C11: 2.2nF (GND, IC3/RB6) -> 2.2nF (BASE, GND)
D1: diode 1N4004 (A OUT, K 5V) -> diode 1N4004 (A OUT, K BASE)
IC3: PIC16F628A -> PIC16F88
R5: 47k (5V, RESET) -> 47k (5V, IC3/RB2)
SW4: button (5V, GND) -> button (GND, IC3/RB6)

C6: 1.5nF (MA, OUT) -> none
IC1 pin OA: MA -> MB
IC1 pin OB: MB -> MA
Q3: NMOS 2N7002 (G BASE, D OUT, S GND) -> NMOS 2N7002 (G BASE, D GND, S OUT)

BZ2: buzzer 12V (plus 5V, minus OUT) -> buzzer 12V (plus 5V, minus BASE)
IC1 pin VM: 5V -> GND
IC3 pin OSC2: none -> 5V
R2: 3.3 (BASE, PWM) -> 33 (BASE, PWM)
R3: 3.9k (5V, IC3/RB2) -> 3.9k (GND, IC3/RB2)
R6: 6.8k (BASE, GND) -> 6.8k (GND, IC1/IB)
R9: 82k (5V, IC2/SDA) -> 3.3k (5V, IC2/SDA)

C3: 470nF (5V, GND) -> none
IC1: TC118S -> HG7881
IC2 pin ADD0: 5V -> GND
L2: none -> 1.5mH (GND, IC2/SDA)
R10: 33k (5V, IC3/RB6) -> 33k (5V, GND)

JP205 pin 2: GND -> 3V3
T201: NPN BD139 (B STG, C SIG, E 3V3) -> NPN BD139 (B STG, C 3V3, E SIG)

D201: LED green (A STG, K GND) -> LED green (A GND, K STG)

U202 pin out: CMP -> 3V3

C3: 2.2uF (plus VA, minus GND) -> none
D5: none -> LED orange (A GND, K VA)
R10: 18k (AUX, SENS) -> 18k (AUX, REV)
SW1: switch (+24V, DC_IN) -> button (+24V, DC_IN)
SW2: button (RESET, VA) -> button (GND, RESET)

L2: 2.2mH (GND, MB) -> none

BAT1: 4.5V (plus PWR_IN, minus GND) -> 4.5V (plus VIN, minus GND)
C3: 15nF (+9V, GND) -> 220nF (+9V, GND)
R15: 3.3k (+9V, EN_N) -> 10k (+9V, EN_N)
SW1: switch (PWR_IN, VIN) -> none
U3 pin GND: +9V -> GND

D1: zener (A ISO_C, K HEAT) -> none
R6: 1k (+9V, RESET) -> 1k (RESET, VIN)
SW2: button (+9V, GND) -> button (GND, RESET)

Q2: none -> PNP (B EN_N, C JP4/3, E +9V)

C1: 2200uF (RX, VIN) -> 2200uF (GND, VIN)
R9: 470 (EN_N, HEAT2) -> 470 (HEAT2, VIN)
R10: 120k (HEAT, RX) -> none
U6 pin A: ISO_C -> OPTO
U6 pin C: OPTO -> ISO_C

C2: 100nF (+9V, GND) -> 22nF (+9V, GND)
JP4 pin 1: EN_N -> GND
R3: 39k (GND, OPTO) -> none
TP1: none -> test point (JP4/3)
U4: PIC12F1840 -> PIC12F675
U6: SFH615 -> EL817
◇ ◇ ◇
## WHAT IS BEING ASKED
Exactly as they appear above, print all the entries.

## EXERCISE OUTPUT
C11: 2.2nF (GND, IC3/RB6) -> 2.2nF (BASE, GND)
D1: diode 1N4004 (A OUT, K 5V) -> diode 1N4004 (A OUT, K BASE)
IC3: PIC16F628A -> PIC16F88
R5: 47k (5V, RESET) -> 47k (5V, IC3/RB2)
SW4: button (5V, GND) -> button (GND, IC3/RB6)

C6: 1.5nF (MA, OUT) -> none
IC1 pin OA: MA -> MB
IC1 pin OB: MB -> MA
Q3: NMOS 2N7002 (G BASE, D OUT, S GND) -> NMOS 2N7002 (G BASE, D GND, S OUT)

BZ2: buzzer 12V (plus 5V, minus OUT) -> buzzer 12V (plus 5V, minus BASE)
IC1 pin VM: 5V -> GND
IC3 pin OSC2: none -> 5V
R2: 3.3 (BASE, PWM) -> 33 (BASE, PWM)
R3: 3.9k (5V, IC3/RB2) -> 3.9k (GND, IC3/RB2)
R6: 6.8k (BASE, GND) -> 6.8k (GND, IC1/IB)
R9: 82k (5V, IC2/SDA) -> 3.3k (5V, IC2/SDA)

C3: 470nF (5V, GND) -> none
IC1: TC118S -> HG7881
IC2 pin ADD0: 5V -> GND
L2: none -> 1.5mH (GND, IC2/SDA)
R10: 33k (5V, IC3/RB6) -> 33k (5V, GND)

JP205 pin 2: GND -> 3V3
T201: NPN BD139 (B STG, C SIG, E 3V3) -> NPN BD139 (B STG, C 3V3, E SIG)

D201: LED green (A STG, K GND) -> LED green (A GND, K STG)

U202 pin out: CMP -> 3V3

C3: 2.2uF (plus VA, minus GND) -> none
D5: none -> LED orange (A GND, K VA)
R10: 18k (AUX, SENS) -> 18k (AUX, REV)
SW1: switch (+24V, DC_IN) -> button (+24V, DC_IN)
SW2: button (RESET, VA) -> button (GND, RESET)

L2: 2.2mH (GND, MB) -> none

BAT1: 4.5V (plus PWR_IN, minus GND) -> 4.5V (plus VIN, minus GND)
C3: 15nF (+9V, GND) -> 220nF (+9V, GND)
R15: 3.3k (+9V, EN_N) -> 10k (+9V, EN_N)
SW1: switch (PWR_IN, VIN) -> none
U3 pin GND: +9V -> GND

D1: zener (A ISO_C, K HEAT) -> none
R6: 1k (+9V, RESET) -> 1k (RESET, VIN)
SW2: button (+9V, GND) -> button (GND, RESET)

Q2: none -> PNP (B EN_N, C JP4/3, E +9V)

C1: 2200uF (RX, VIN) -> 2200uF (GND, VIN)
R9: 470 (EN_N, HEAT2) -> 470 (HEAT2, VIN)
R10: 120k (HEAT, RX) -> none
U6 pin A: ISO_C -> OPTO
U6 pin C: OPTO -> ISO_C

C2: 100nF (+9V, GND) -> 22nF (+9V, GND)
JP4 pin 1: EN_N -> GND
R3: 39k (GND, OPTO) -> none
TP1: none -> test point (JP4/3)
U4: PIC12F1840 -> PIC12F675
U6: SFH615 -> EL817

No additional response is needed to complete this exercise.